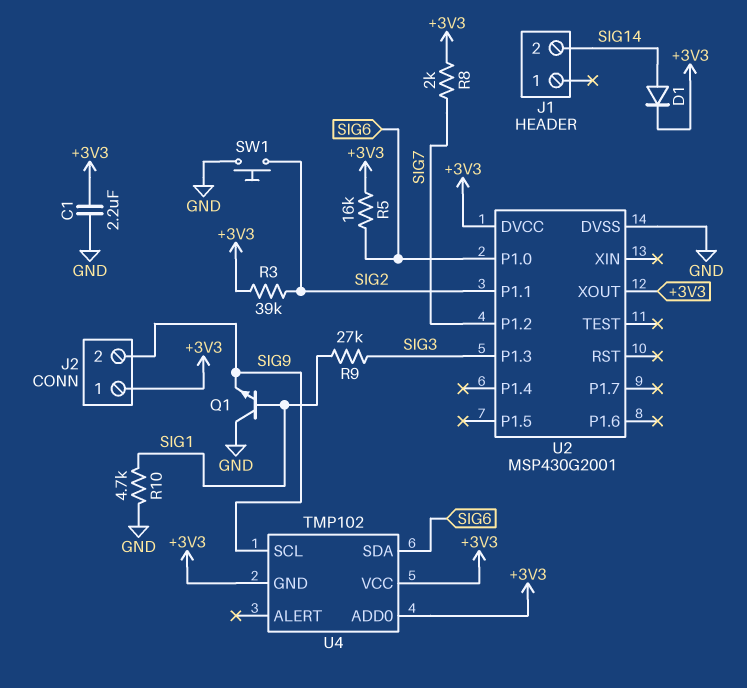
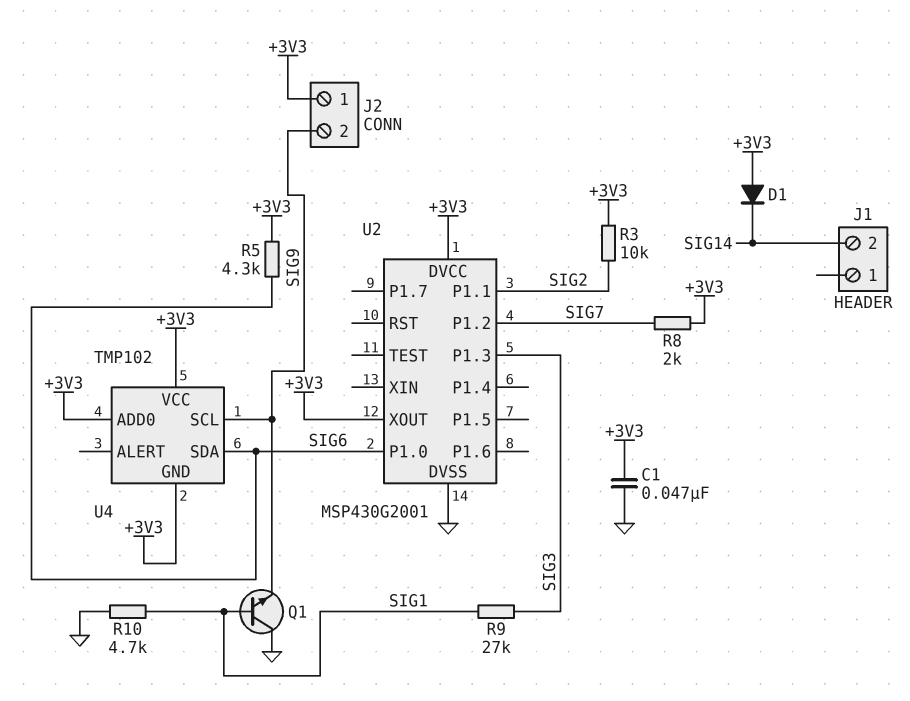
C1: 2.2uF (+3V3, GND) -> 47nF (+3V3, GND)
D1: diode (A SIG14, K +3V3) -> diode (A +3V3, K SIG14)
R3: 39k (+3V3, SIG2) -> 10k (+3V3, SIG2)
R5: 16k (+3V3, SIG6) -> 4.3k (+3V3, SIG6)
SW1: button (GND, SIG2) -> none

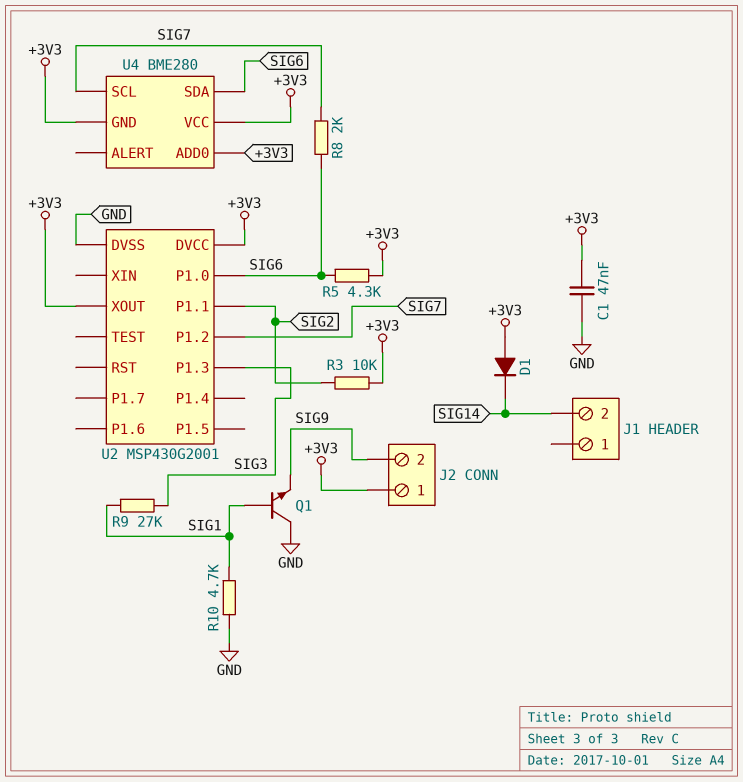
R8: 2k (+3V3, SIG7) -> 2k (SIG6, SIG7)
U4: TMP102 -> BME280
U4 pin SCL: SIG9 -> SIG7

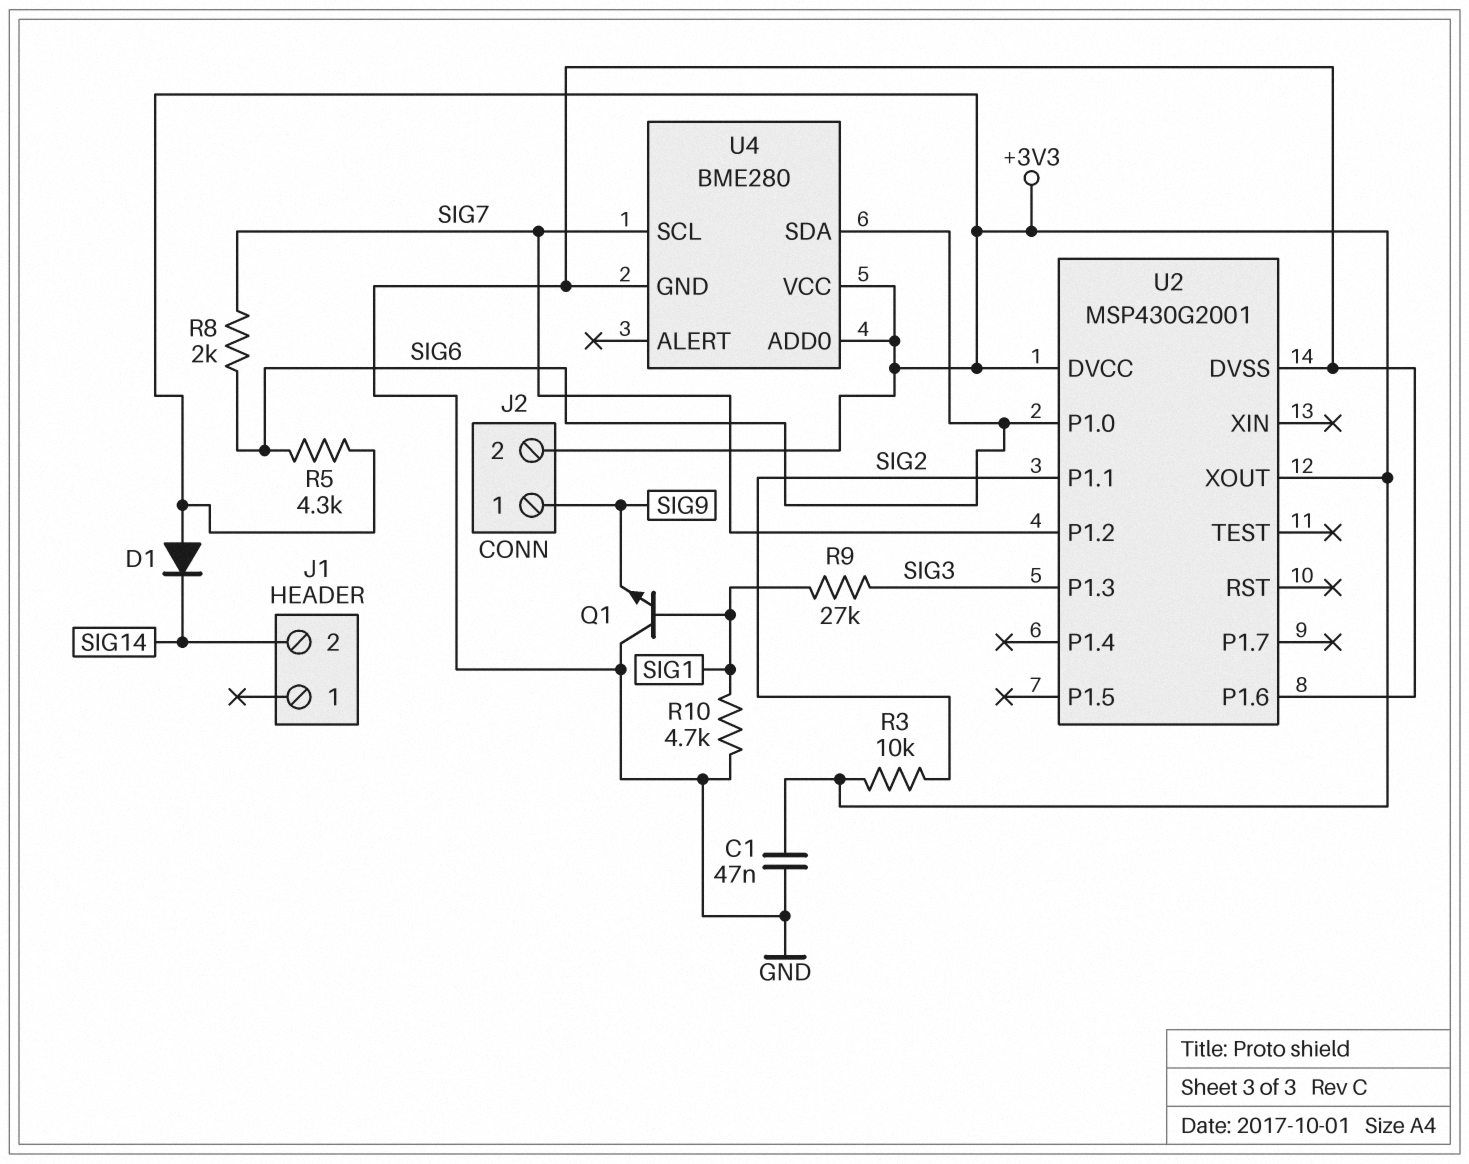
J2 pin 1: +3V3 -> SIG9
J2 pin 2: SIG9 -> +3V3
U2 pin P1.6: none -> GND
U4 pin GND: +3V3 -> GND

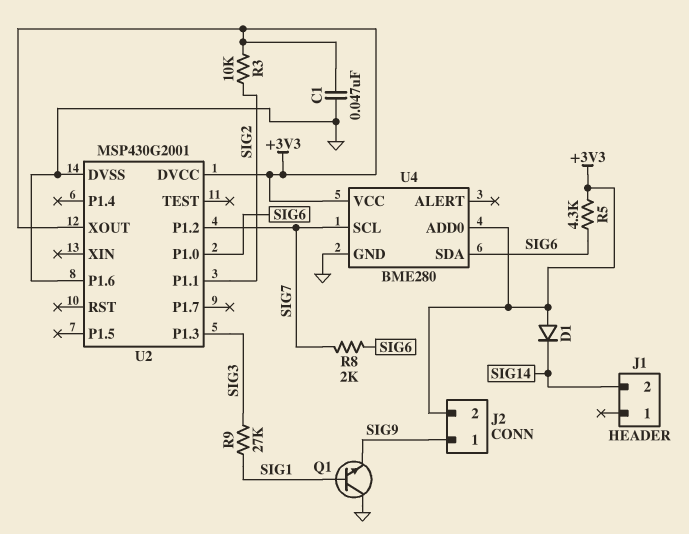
R10: 4.7k (GND, SIG1) -> none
* * * * * * * * *
§ **Action item**: Make an exact copy of the whole listing, but don't bring over any pictures.

§ **Response**:
C1: 2.2uF (+3V3, GND) -> 47nF (+3V3, GND)
D1: diode (A SIG14, K +3V3) -> diode (A +3V3, K SIG14)
R3: 39k (+3V3, SIG2) -> 10k (+3V3, SIG2)
R5: 16k (+3V3, SIG6) -> 4.3k (+3V3, SIG6)
SW1: button (GND, SIG2) -> none

R8: 2k (+3V3, SIG7) -> 2k (SIG6, SIG7)
U4: TMP102 -> BME280
U4 pin SCL: SIG9 -> SIG7

J2 pin 1: +3V3 -> SIG9
J2 pin 2: SIG9 -> +3V3
U2 pin P1.6: none -> GND
U4 pin GND: +3V3 -> GND

R10: 4.7k (GND, SIG1) -> none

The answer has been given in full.